* **EXERCISE DIRECTIONS**
Find the number of lines in these records where the word "rose" appears. Reply with that number and nothing more.

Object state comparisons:
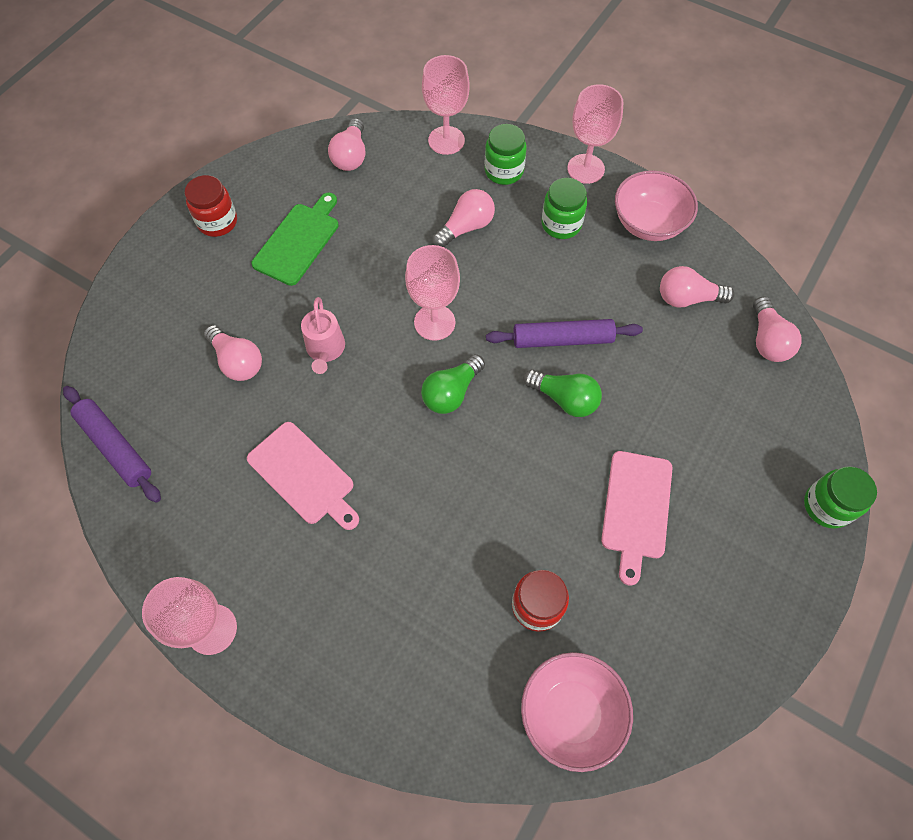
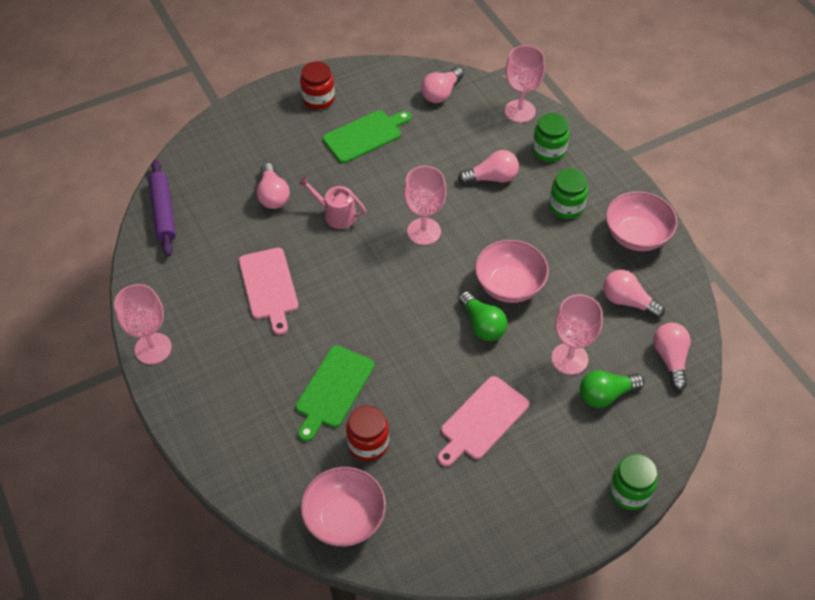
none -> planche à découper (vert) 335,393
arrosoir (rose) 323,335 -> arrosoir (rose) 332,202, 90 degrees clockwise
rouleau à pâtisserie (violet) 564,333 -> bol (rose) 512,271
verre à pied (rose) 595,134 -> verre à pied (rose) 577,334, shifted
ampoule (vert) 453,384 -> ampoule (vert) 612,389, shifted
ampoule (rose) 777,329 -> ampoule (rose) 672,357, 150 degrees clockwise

* **EXPECTED ANSWER**
4